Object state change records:

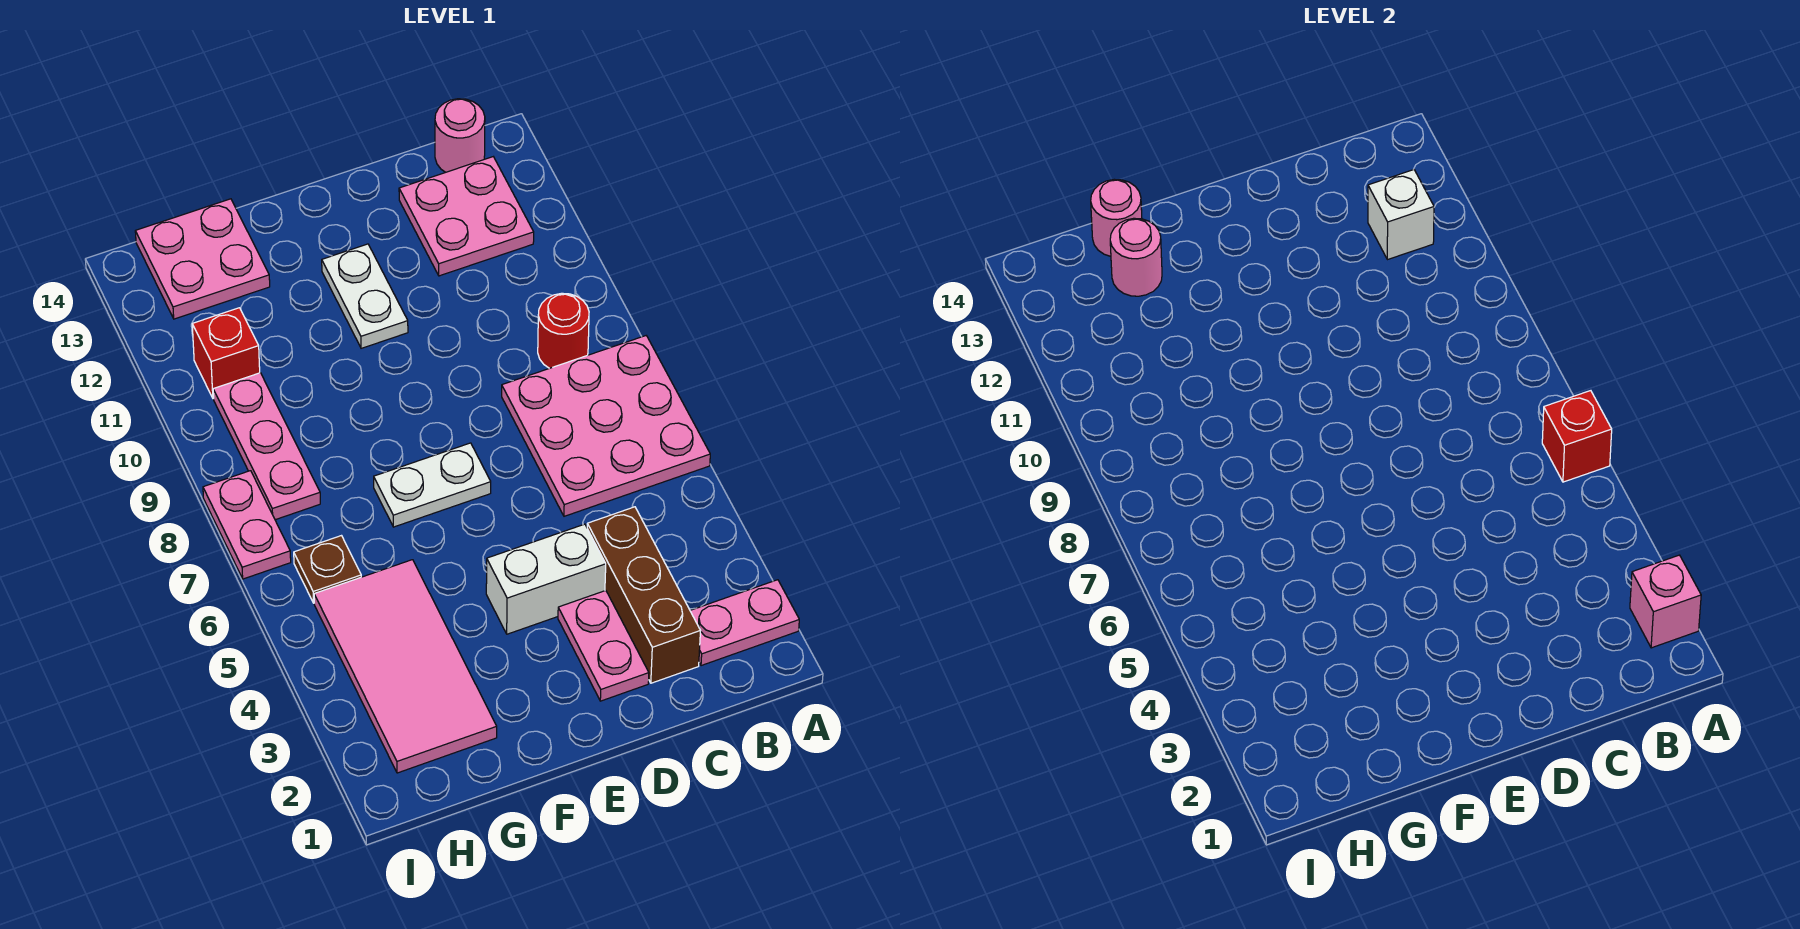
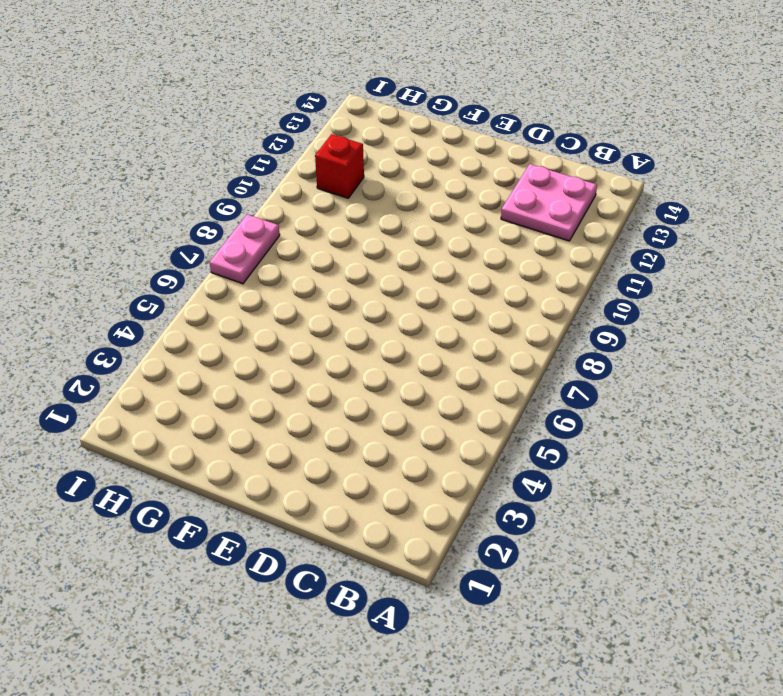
none -> pink plate A2:B2 level 1
none -> pink plate A6:C8 level 1
none -> red round brick B9 level 1

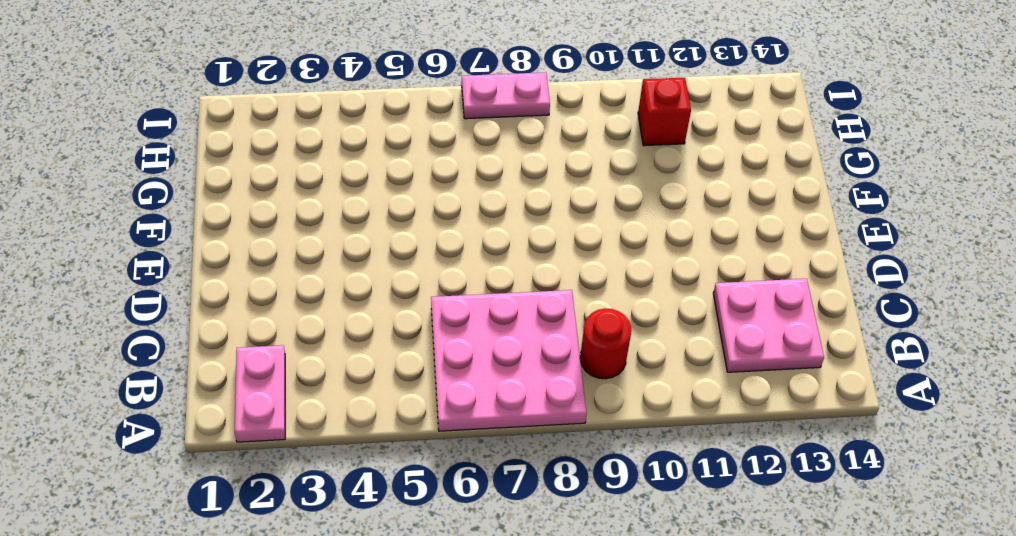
none -> pink round brick B14 level 1
none -> brown brick C2:C4 level 1
none -> pink plate D2:D3 level 1

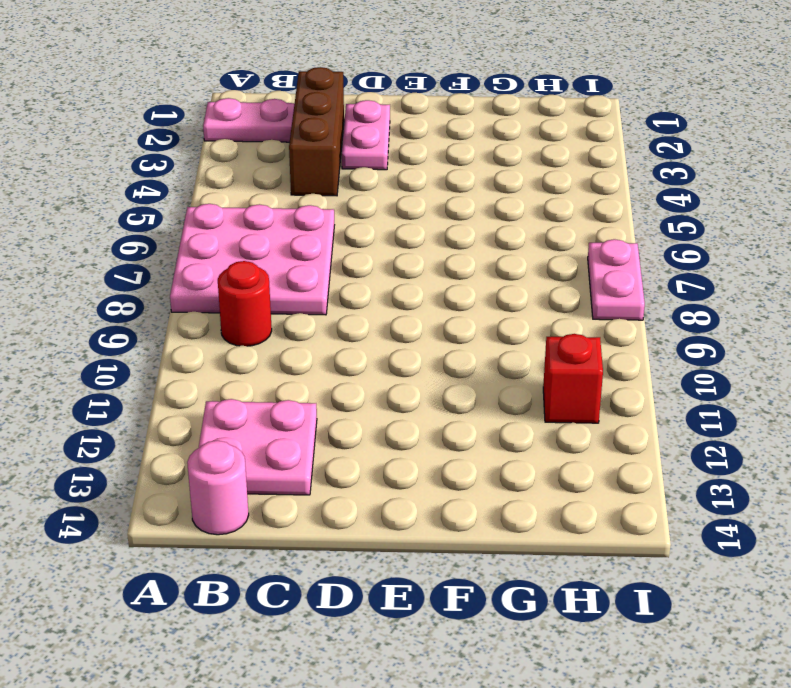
none -> white brick D4:E4 level 1
none -> white plate E7:F7 level 1
none -> white plate E11:E12 level 1

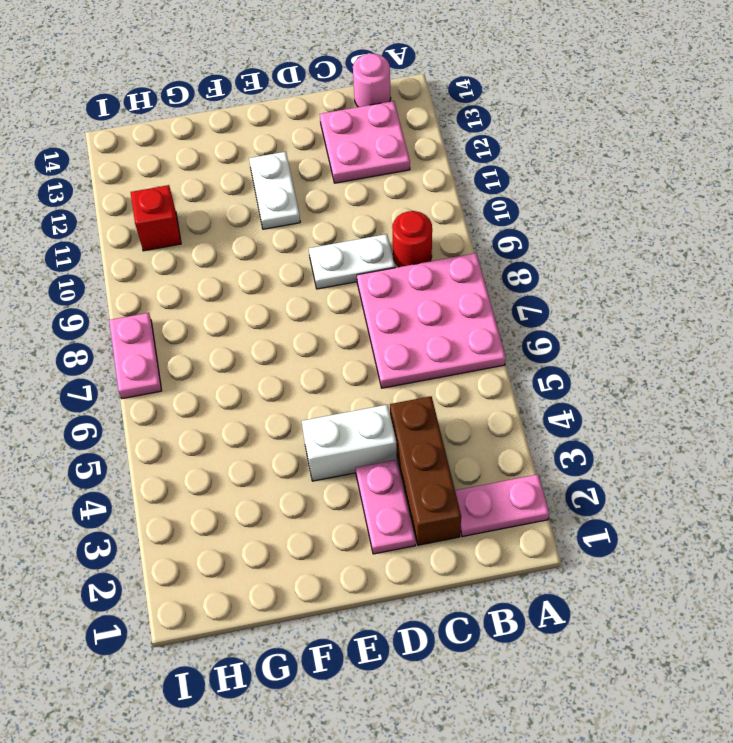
white plate C9:D9 level 1 -> white plate E7:F7 level 1
none -> pink tile G2:H5 level 1
none -> pink plate G13:H14 level 1
none -> brown plate H6 level 1

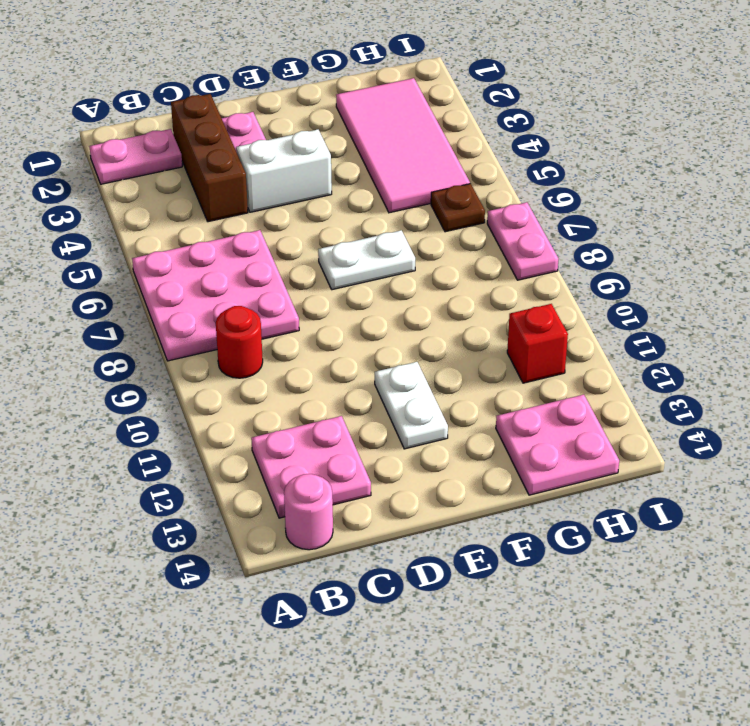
none -> pink plate H8:H10 level 1
none -> pink brick A2 level 2
none -> red brick A6 level 2

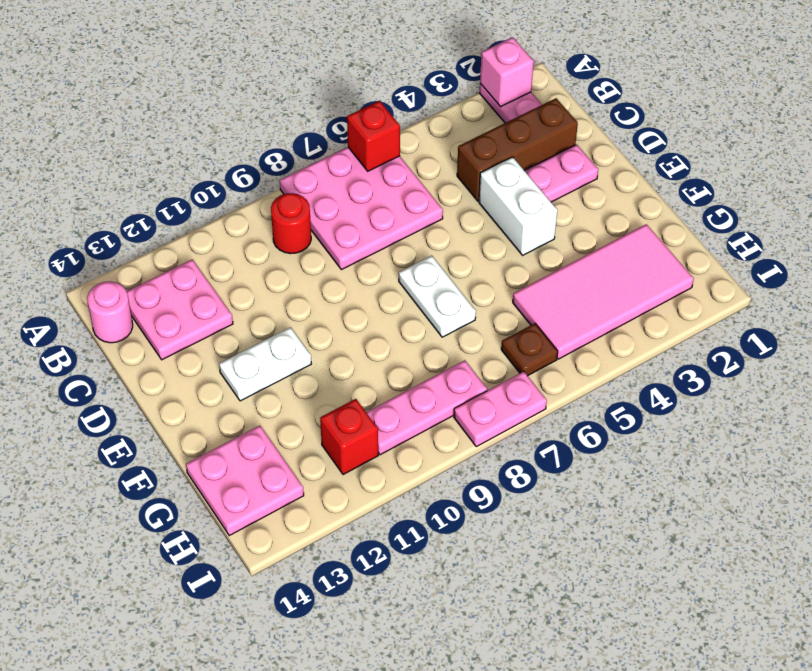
none -> white brick B12 level 2
none -> pink round brick G13 level 2
none -> pink round brick G14 level 2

> **PROBLEM**: What you return must match each record exactly and contain no images.

> **ANSWER TO THE EXERCISE**:
none -> pink plate A2:B2 level 1
none -> pink plate A6:C8 level 1
none -> red round brick B9 level 1

none -> pink round brick B14 level 1
none -> brown brick C2:C4 level 1
none -> pink plate D2:D3 level 1

none -> white brick D4:E4 level 1
none -> white plate E7:F7 level 1
none -> white plate E11:E12 level 1

white plate C9:D9 level 1 -> white plate E7:F7 level 1
none -> pink tile G2:H5 level 1
none -> pink plate G13:H14 level 1
none -> brown plate H6 level 1

none -> pink plate H8:H10 level 1
none -> pink brick A2 level 2
none -> red brick A6 level 2

none -> white brick B12 level 2
none -> pink round brick G13 level 2
none -> pink round brick G14 level 2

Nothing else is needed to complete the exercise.